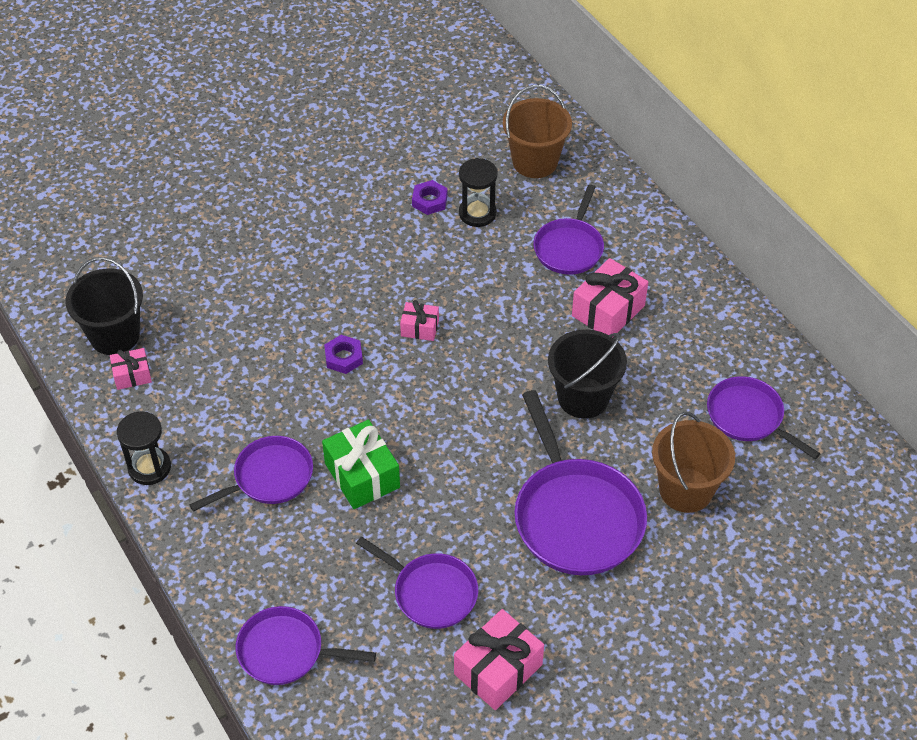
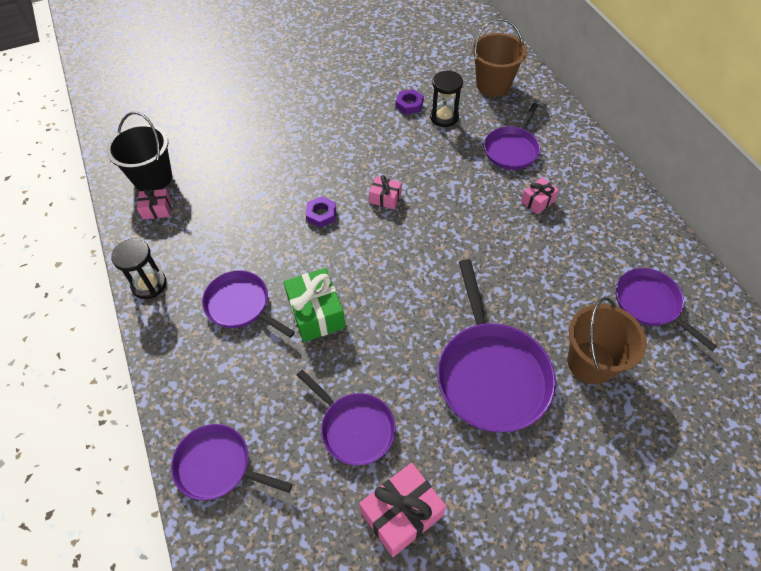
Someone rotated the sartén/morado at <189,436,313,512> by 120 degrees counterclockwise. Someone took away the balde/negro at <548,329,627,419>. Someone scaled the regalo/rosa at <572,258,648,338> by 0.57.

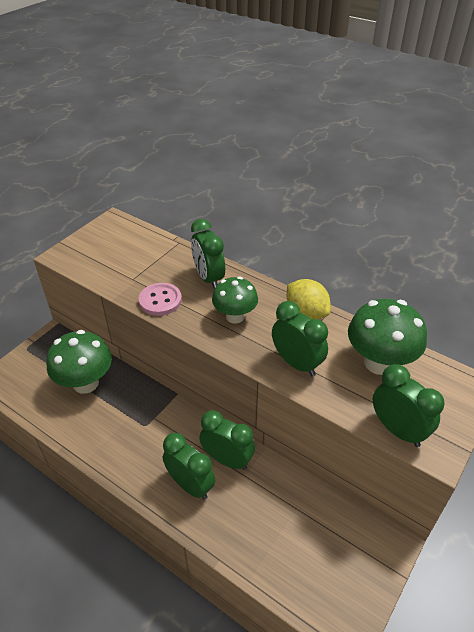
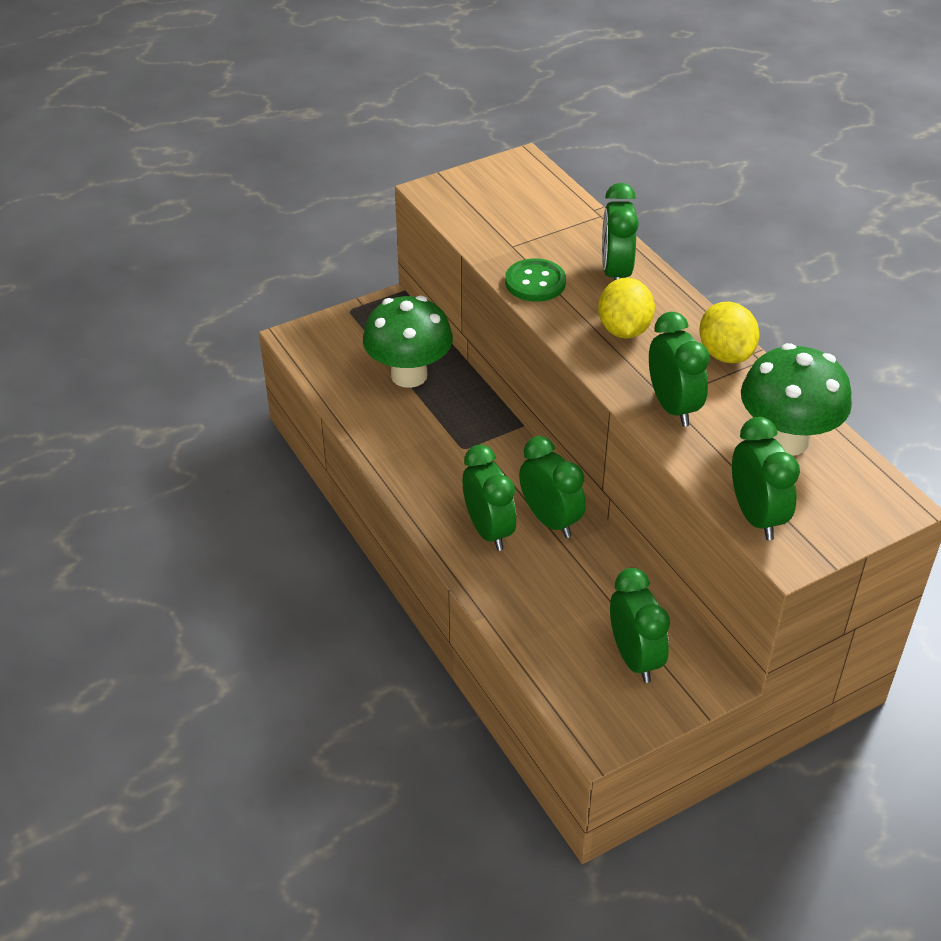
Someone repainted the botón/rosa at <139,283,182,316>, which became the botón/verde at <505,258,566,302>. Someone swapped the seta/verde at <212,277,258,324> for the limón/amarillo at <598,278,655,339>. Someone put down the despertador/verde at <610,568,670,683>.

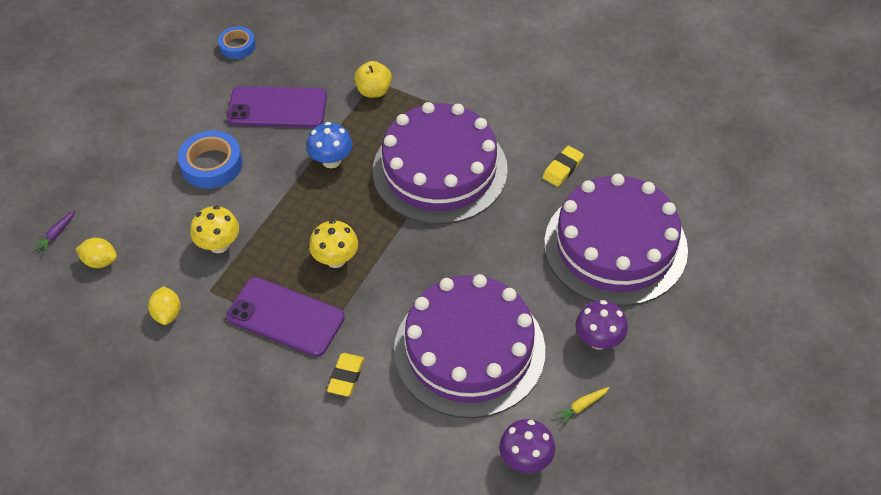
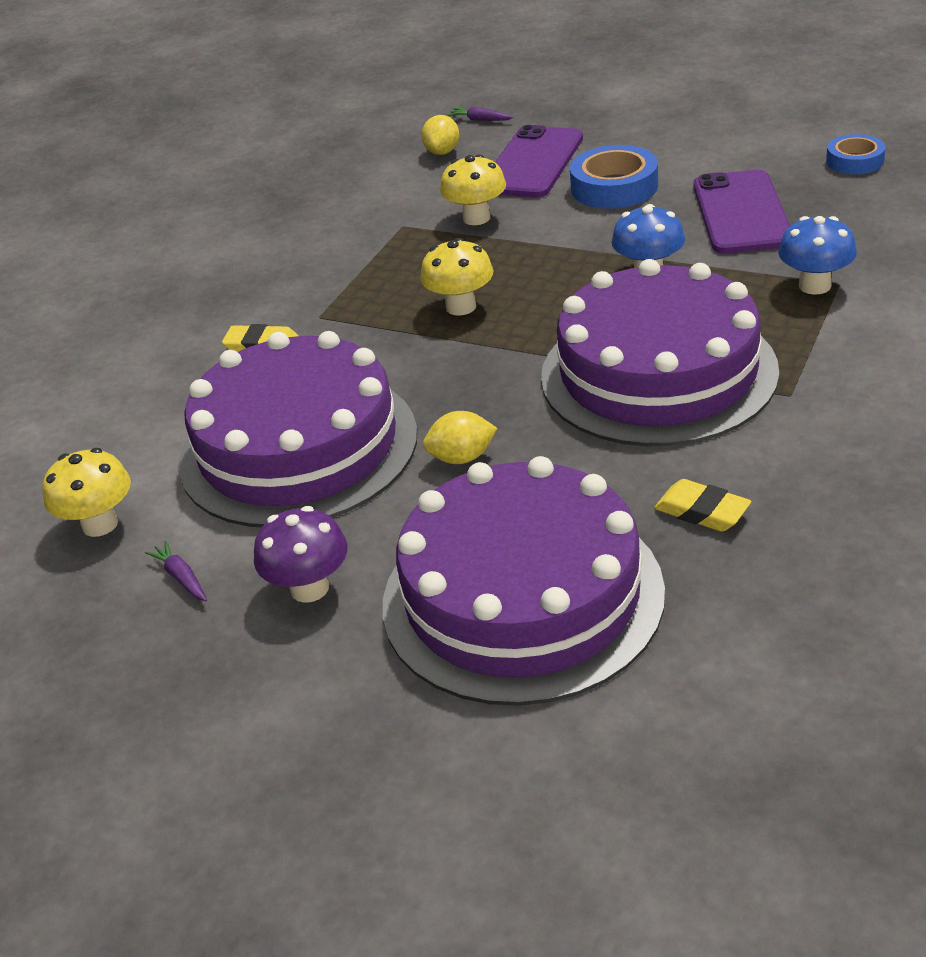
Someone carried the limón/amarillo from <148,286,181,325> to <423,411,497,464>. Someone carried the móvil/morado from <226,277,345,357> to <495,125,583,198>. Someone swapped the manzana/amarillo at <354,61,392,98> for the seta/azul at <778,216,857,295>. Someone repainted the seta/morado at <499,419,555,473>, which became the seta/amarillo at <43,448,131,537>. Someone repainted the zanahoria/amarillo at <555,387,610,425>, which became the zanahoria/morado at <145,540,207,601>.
---
• EXERCISE: Lines of the listing above that contain the word "limón" must all be copied.

• TASK RESPONSE:
Someone repainted the botón/rosa at <139,283,182,316>, which became the botón/verde at <505,258,566,302>. Someone swapped the seta/verde at <212,277,258,324> for the limón/amarillo at <598,278,655,339>. Someone put down the despertador/verde at <610,568,670,683>.
Someone carried the limón/amarillo from <148,286,181,325> to <423,411,497,464>. Someone carried the móvil/morado from <226,277,345,357> to <495,125,583,198>. Someone swapped the manzana/amarillo at <354,61,392,98> for the seta/azul at <778,216,857,295>. Someone repainted the seta/morado at <499,419,555,473>, which became the seta/amarillo at <43,448,131,537>. Someone repainted the zanahoria/amarillo at <555,387,610,425>, which became the zanahoria/morado at <145,540,207,601>.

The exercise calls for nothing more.